EXERCISE>
Restate the records below word for word, and omit the images they hold.

ENTRIES SHOWN>
==========

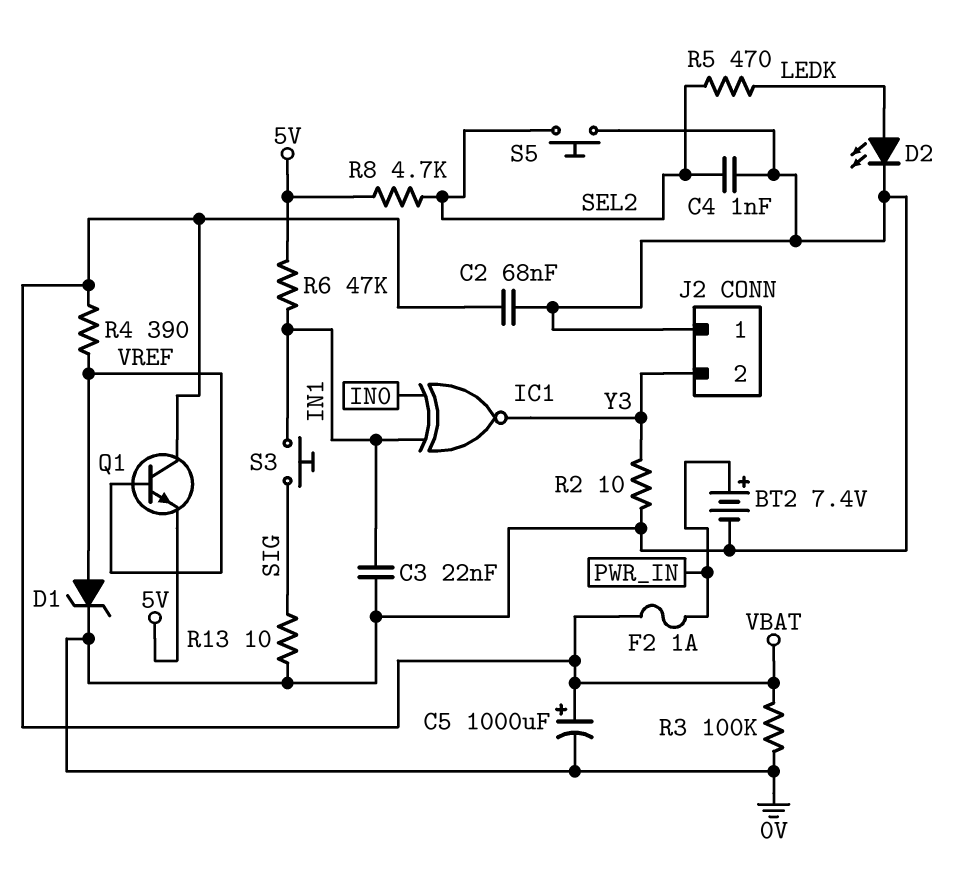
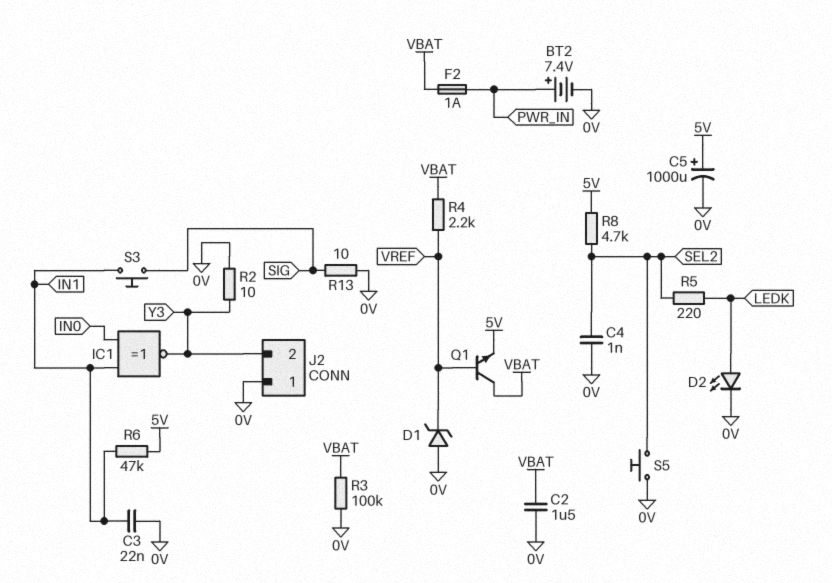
C2: 68nF (0V, VBAT) -> 1.5uF (0V, VBAT)
C5: 1000uF (plus VBAT, minus 0V) -> 1000uF (plus 5V, minus 0V)
D1: zener (A VREF, K 0V) -> zener (A 0V, K VREF)
R4: 390 (VBAT, VREF) -> 2.2k (VBAT, VREF)
R5: 470 (LEDK, SEL2) -> 220 (LEDK, SEL2)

==========

EXERCISE OUTPUT>
C2: 68nF (0V, VBAT) -> 1.5uF (0V, VBAT)
C5: 1000uF (plus VBAT, minus 0V) -> 1000uF (plus 5V, minus 0V)
D1: zener (A VREF, K 0V) -> zener (A 0V, K VREF)
R4: 390 (VBAT, VREF) -> 2.2k (VBAT, VREF)
R5: 470 (LEDK, SEL2) -> 220 (LEDK, SEL2)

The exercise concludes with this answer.